==== Data excerpts ====

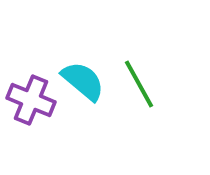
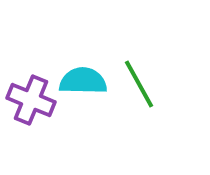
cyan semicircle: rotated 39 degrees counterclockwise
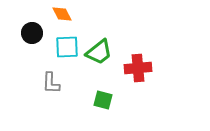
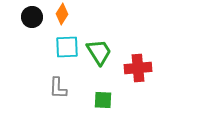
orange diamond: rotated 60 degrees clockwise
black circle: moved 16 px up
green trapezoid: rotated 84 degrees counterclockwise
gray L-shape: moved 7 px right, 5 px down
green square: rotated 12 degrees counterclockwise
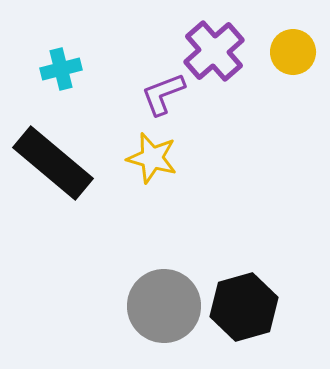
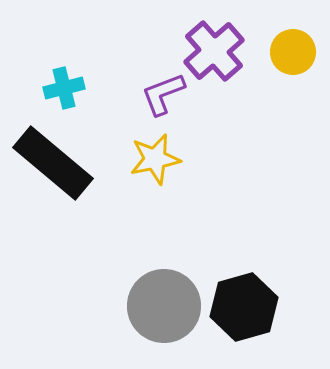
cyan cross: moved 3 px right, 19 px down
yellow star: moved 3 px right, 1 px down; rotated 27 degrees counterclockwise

====
==== Data excerpts ====

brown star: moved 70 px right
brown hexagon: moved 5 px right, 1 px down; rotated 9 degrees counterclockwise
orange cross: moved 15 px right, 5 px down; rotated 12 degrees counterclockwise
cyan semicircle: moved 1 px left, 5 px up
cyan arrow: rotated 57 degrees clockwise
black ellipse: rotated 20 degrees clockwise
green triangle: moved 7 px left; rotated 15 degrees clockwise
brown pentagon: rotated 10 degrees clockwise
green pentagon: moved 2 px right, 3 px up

====
==== Data excerpts ====

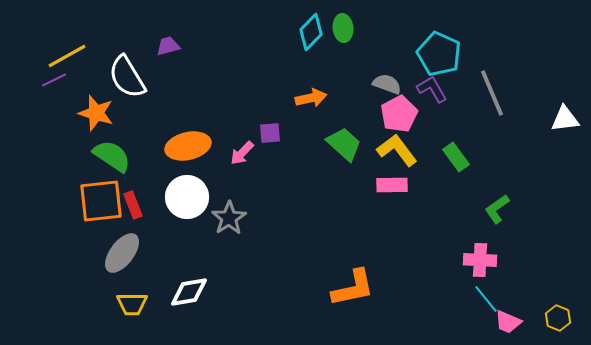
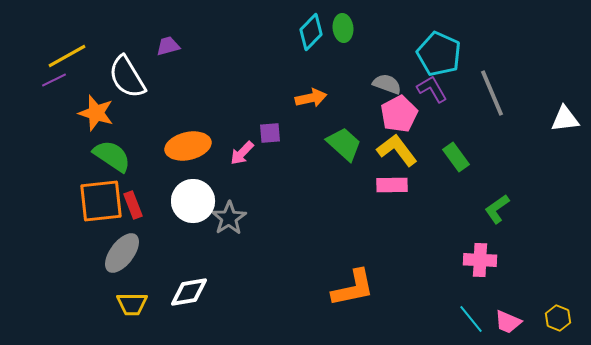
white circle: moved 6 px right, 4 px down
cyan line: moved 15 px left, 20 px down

====

- **Goal of the exercise**
Extract exactly and only the lines above from the line containing "white circle: moved 6 px right, 4 px down" through the line containing "cyan line: moved 15 px left, 20 px down", both end lines included.

- **Response to this task**
white circle: moved 6 px right, 4 px down
cyan line: moved 15 px left, 20 px down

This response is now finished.